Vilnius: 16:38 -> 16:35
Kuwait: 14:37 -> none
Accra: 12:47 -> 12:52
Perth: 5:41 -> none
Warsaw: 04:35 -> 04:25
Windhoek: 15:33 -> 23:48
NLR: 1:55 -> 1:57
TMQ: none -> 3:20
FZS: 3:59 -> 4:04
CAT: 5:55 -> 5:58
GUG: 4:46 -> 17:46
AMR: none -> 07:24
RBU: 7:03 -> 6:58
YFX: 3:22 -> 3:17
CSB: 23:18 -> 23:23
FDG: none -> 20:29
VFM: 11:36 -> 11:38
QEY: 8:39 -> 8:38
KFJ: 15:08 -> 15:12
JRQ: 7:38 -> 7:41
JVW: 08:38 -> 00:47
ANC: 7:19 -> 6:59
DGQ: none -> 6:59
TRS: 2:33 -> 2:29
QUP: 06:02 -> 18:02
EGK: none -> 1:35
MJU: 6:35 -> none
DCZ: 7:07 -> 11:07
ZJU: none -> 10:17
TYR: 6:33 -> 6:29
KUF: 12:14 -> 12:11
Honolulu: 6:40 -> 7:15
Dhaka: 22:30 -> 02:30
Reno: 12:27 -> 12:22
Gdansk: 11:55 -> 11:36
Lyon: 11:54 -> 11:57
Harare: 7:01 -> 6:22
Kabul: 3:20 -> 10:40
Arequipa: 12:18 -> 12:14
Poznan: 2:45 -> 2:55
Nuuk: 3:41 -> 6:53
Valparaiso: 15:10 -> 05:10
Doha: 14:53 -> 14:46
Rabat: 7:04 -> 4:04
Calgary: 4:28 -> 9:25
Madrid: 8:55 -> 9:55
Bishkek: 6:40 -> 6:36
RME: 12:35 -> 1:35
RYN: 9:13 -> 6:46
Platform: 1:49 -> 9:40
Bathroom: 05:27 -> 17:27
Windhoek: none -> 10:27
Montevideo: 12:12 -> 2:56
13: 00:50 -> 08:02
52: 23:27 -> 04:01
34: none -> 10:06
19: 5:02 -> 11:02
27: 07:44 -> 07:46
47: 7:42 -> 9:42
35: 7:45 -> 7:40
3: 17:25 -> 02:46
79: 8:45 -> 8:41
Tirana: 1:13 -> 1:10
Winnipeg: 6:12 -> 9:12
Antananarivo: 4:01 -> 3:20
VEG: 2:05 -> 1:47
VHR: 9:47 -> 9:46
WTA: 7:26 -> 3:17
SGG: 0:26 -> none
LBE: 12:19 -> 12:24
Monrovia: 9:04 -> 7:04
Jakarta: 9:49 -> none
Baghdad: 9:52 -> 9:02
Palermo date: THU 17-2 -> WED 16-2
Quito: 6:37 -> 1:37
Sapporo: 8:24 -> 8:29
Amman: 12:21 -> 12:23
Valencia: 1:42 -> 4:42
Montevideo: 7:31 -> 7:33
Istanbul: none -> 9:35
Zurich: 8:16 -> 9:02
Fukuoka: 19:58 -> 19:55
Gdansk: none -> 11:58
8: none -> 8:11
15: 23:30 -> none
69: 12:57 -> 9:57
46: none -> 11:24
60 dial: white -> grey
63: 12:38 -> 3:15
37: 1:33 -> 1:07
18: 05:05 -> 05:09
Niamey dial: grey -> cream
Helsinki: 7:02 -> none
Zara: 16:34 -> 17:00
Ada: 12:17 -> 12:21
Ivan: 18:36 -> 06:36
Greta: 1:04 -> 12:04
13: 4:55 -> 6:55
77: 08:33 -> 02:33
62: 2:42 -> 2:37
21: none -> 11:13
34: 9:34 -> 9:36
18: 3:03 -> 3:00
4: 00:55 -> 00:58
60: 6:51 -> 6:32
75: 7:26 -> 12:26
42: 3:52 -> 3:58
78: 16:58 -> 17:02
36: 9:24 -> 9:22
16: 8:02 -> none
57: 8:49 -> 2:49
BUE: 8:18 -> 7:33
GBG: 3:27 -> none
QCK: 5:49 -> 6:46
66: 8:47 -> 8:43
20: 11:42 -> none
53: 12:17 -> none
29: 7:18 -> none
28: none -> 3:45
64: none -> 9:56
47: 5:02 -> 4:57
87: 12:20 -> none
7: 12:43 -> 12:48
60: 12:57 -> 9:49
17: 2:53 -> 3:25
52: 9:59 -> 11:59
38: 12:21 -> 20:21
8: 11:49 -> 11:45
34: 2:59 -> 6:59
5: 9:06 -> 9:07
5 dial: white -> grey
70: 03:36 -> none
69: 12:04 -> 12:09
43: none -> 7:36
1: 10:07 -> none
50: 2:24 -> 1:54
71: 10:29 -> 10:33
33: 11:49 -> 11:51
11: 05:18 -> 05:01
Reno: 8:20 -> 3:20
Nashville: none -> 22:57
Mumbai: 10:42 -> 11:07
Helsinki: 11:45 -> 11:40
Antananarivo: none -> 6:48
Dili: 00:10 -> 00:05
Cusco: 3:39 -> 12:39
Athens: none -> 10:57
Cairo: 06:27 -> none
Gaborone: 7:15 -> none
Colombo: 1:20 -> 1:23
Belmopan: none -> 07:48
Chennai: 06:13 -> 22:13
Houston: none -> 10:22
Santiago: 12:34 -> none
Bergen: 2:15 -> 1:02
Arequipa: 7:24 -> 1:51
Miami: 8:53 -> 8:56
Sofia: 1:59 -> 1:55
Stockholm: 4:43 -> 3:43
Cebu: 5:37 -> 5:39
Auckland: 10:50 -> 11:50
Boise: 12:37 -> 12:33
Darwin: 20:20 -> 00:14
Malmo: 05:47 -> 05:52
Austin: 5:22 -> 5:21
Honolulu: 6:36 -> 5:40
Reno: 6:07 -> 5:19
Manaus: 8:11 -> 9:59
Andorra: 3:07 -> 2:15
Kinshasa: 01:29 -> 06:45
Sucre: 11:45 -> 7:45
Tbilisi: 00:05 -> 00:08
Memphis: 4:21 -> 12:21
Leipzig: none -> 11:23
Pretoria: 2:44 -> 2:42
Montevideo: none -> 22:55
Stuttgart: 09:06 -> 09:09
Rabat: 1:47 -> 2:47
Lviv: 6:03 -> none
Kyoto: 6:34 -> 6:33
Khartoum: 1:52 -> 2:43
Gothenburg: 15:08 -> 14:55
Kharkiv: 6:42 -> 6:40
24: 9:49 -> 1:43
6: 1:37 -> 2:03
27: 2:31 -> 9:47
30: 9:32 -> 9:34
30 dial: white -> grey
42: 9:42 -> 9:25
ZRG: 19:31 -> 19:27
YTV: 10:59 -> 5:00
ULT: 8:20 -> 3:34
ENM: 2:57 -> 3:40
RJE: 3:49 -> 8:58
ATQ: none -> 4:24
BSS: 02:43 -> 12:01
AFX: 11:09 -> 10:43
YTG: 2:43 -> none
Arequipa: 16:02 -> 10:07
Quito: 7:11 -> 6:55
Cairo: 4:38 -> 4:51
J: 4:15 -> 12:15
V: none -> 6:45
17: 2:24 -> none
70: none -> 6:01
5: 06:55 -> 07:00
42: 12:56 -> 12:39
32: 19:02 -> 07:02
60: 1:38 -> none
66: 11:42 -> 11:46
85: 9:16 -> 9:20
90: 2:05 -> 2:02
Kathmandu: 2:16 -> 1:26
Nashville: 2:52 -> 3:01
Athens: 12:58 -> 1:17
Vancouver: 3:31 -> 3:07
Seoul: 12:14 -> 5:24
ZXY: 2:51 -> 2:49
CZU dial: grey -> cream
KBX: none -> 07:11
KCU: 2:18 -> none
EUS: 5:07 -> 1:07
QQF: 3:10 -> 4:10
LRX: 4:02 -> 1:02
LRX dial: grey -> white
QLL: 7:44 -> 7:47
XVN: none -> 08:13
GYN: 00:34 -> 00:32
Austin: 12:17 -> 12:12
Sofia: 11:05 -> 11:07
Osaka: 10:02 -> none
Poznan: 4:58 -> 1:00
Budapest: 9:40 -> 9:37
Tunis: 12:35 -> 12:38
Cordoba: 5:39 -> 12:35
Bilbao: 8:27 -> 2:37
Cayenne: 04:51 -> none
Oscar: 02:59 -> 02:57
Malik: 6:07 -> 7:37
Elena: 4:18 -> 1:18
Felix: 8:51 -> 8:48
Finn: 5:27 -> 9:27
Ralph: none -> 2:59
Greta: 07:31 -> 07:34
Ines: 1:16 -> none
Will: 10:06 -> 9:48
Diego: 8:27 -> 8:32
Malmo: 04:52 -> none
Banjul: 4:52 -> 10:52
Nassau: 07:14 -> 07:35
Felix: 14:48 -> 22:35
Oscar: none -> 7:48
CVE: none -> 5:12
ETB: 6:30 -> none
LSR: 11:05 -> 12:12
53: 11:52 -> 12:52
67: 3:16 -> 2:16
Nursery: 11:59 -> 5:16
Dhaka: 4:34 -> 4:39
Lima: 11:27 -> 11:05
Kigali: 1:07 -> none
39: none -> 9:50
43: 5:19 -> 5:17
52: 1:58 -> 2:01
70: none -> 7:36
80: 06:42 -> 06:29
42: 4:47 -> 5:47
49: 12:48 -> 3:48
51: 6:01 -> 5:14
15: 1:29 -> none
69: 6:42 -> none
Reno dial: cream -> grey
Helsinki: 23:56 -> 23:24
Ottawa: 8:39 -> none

§ STATED PROBLEM:
Change "Lyon" to "Lille" in the items starting at the first line and ending at the line containing "Poznan: 2:45 -> 2:55". Give those lines back with nothing else altered.

§ RESPONSE BELOW:
Vilnius: 16:38 -> 16:35
Kuwait: 14:37 -> none
Accra: 12:47 -> 12:52
Perth: 5:41 -> none
Warsaw: 04:35 -> 04:25
Windhoek: 15:33 -> 23:48
NLR: 1:55 -> 1:57
TMQ: none -> 3:20
FZS: 3:59 -> 4:04
CAT: 5:55 -> 5:58
GUG: 4:46 -> 17:46
AMR: none -> 07:24
RBU: 7:03 -> 6:58
YFX: 3:22 -> 3:17
CSB: 23:18 -> 23:23
FDG: none -> 20:29
VFM: 11:36 -> 11:38
QEY: 8:39 -> 8:38
KFJ: 15:08 -> 15:12
JRQ: 7:38 -> 7:41
JVW: 08:38 -> 00:47
ANC: 7:19 -> 6:59
DGQ: none -> 6:59
TRS: 2:33 -> 2:29
QUP: 06:02 -> 18:02
EGK: none -> 1:35
MJU: 6:35 -> none
DCZ: 7:07 -> 11:07
ZJU: none -> 10:17
TYR: 6:33 -> 6:29
KUF: 12:14 -> 12:11
Honolulu: 6:40 -> 7:15
Dhaka: 22:30 -> 02:30
Reno: 12:27 -> 12:22
Gdansk: 11:55 -> 11:36
Lille: 11:54 -> 11:57
Harare: 7:01 -> 6:22
Kabul: 3:20 -> 10:40
Arequipa: 12:18 -> 12:14
Poznan: 2:45 -> 2:55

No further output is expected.